Source records:
##########

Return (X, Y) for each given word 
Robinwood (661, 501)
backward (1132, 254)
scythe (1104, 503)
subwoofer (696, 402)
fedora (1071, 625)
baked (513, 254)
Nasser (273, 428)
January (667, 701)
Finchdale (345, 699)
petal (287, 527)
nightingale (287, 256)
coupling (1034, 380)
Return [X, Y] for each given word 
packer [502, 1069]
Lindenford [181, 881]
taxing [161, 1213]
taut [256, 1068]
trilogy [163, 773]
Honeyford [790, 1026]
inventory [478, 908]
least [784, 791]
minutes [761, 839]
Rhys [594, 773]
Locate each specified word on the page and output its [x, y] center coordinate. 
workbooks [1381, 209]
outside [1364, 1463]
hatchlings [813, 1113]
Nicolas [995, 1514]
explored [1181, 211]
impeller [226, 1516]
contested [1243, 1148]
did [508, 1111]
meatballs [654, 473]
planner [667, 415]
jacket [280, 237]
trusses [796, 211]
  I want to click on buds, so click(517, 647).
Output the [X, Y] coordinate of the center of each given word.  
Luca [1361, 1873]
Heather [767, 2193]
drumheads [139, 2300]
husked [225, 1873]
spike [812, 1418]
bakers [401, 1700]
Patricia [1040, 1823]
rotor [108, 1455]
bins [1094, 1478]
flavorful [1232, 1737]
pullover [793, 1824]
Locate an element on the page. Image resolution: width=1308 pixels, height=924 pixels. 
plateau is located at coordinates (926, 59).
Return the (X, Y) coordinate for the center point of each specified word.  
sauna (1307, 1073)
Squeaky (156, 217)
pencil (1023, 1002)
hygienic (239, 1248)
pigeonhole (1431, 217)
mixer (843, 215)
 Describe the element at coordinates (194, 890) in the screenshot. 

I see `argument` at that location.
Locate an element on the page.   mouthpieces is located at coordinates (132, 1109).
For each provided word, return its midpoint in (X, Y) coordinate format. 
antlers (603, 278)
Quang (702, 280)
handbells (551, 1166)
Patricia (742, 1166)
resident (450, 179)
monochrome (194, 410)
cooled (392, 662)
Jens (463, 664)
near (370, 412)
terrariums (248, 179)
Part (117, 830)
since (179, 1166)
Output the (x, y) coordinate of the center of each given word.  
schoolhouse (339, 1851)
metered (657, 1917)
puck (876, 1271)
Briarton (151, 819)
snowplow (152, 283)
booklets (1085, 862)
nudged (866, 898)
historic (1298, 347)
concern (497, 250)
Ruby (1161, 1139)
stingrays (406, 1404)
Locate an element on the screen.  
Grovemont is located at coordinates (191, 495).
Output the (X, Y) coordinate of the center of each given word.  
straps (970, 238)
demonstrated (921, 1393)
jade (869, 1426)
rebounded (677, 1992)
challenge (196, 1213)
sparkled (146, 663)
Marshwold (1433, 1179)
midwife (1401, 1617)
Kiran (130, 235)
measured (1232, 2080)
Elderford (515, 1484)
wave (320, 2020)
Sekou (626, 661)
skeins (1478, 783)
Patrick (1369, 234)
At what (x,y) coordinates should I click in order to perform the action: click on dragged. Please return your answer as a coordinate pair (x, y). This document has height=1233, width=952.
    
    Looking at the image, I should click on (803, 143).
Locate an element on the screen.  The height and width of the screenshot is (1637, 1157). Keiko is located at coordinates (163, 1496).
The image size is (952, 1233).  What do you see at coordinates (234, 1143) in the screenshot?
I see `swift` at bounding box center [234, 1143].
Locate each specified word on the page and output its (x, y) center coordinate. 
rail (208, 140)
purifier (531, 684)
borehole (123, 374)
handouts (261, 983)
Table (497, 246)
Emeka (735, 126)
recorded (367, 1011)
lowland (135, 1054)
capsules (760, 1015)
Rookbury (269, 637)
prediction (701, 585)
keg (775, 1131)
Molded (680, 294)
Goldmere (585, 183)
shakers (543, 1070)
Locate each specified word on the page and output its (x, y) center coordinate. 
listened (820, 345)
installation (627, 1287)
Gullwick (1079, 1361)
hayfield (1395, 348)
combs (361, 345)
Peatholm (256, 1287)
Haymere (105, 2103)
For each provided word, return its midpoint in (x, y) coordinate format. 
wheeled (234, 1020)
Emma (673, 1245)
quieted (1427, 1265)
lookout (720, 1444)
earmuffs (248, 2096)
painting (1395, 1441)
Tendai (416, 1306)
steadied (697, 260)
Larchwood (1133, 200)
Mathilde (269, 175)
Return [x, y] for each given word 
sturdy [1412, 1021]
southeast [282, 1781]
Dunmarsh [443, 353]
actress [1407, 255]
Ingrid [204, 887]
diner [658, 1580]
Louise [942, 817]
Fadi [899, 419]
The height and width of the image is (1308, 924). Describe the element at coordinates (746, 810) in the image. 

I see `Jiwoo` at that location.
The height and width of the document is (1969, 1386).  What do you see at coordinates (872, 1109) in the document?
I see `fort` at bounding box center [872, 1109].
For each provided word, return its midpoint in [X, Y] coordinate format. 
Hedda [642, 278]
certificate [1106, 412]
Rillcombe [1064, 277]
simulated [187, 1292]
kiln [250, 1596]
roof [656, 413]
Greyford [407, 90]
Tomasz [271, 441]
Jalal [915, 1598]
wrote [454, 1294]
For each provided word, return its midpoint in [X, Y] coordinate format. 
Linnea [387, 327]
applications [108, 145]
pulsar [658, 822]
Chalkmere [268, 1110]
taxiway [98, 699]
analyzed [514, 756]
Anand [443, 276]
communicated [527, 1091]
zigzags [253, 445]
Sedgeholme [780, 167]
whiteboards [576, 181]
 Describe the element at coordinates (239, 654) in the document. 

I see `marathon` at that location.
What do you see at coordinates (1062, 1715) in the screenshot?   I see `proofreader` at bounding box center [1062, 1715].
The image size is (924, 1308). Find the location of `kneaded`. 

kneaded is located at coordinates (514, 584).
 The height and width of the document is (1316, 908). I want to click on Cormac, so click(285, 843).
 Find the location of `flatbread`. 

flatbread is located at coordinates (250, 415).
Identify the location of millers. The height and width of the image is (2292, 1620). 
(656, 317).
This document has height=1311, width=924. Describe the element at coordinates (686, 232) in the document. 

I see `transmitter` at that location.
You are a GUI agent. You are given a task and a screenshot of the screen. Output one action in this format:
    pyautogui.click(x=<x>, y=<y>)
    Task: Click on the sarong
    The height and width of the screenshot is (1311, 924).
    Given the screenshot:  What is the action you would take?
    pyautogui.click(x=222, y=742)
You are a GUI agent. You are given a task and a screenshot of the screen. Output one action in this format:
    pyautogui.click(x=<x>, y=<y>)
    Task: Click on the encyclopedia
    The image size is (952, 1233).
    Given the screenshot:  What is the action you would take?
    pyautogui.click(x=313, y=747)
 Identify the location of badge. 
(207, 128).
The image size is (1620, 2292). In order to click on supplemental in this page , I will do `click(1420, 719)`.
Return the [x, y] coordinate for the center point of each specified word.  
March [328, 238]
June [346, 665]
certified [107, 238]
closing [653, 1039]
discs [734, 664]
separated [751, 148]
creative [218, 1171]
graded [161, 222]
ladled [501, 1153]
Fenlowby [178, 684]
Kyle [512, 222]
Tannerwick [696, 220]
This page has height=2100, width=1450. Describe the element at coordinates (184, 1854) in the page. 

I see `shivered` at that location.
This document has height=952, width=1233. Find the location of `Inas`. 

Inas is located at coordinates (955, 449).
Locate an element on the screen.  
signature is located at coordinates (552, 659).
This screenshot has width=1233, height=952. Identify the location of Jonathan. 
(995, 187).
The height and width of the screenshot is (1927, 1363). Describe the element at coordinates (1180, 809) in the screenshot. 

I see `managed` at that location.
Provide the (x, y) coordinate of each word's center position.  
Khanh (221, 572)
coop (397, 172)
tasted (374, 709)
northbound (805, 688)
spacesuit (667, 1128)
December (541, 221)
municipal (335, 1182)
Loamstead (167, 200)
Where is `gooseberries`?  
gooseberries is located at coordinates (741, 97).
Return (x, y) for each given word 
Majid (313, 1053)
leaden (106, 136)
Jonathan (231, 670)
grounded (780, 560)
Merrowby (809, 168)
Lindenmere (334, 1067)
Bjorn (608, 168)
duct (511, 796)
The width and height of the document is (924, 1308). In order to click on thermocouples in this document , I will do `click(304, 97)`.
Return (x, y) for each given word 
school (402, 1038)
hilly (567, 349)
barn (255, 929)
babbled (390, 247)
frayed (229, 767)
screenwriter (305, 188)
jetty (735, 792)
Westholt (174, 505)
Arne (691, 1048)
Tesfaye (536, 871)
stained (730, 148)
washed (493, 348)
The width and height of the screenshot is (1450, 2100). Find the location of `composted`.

##########

* Direction *
List every line of the records above that contains the string "Jonathan", with case counting.

* Result *
This screenshot has width=1233, height=952. Identify the location of Jonathan. 
Jonathan (231, 670)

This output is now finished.